----- Task data
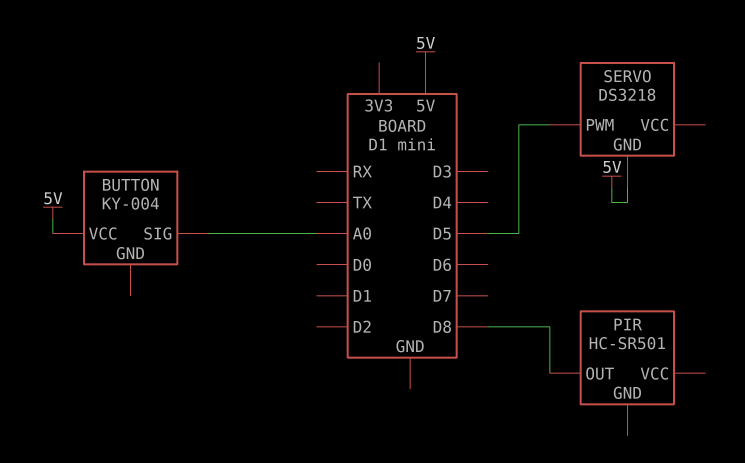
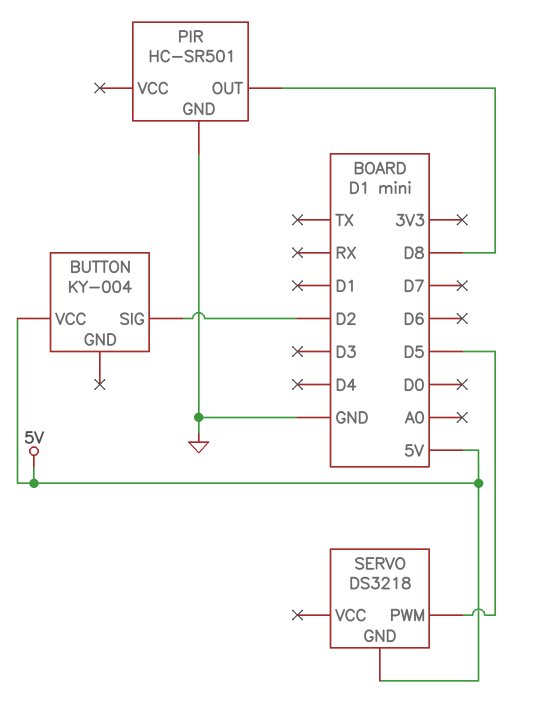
BUTTON pin SIG: A0 -> D2
PIR pin GND: none -> GND

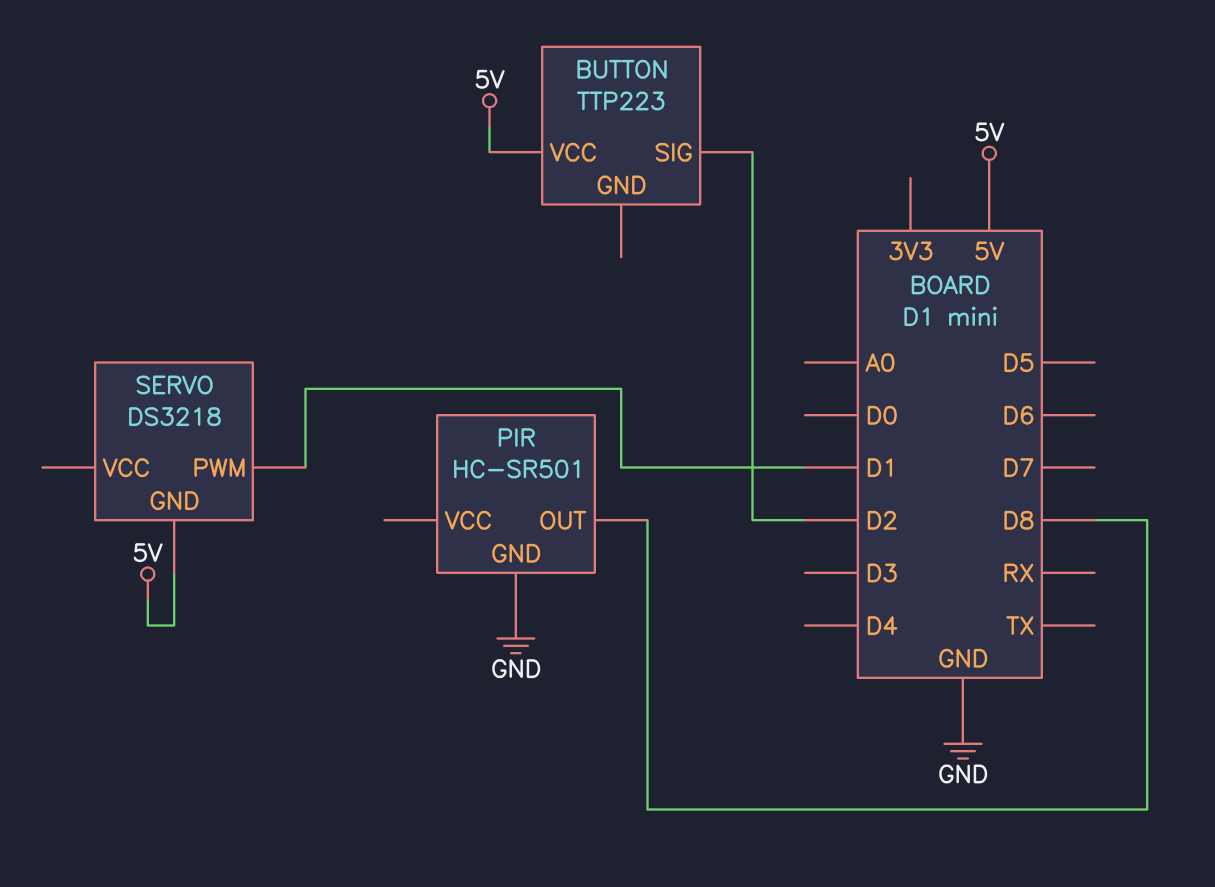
BUTTON: KY-004 -> TTP223
SERVO pin PWM: D5 -> D1

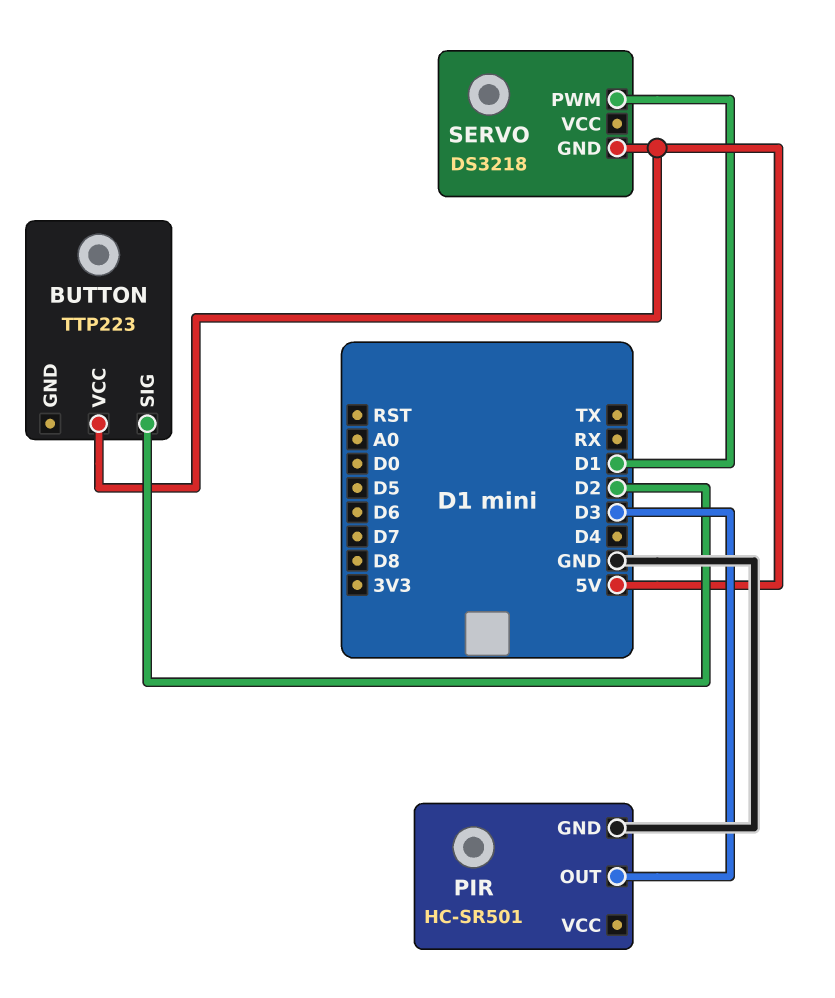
PIR pin OUT: D8 -> D3

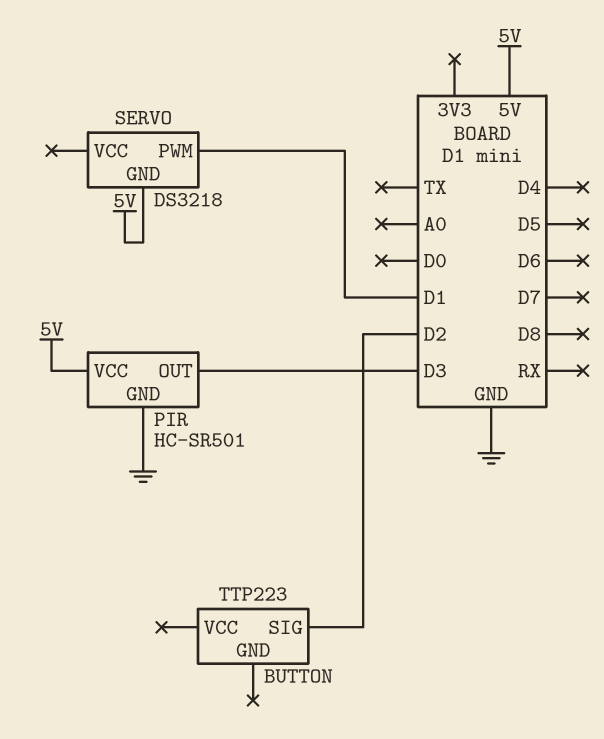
BUTTON pin VCC: 5V -> none
PIR pin VCC: none -> 5V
----------
▶ Task:
Please go through the data above and copy each line containing the word "none".

▶ Answer space:
PIR pin GND: none -> GND
BUTTON pin VCC: 5V -> none
PIR pin VCC: none -> 5V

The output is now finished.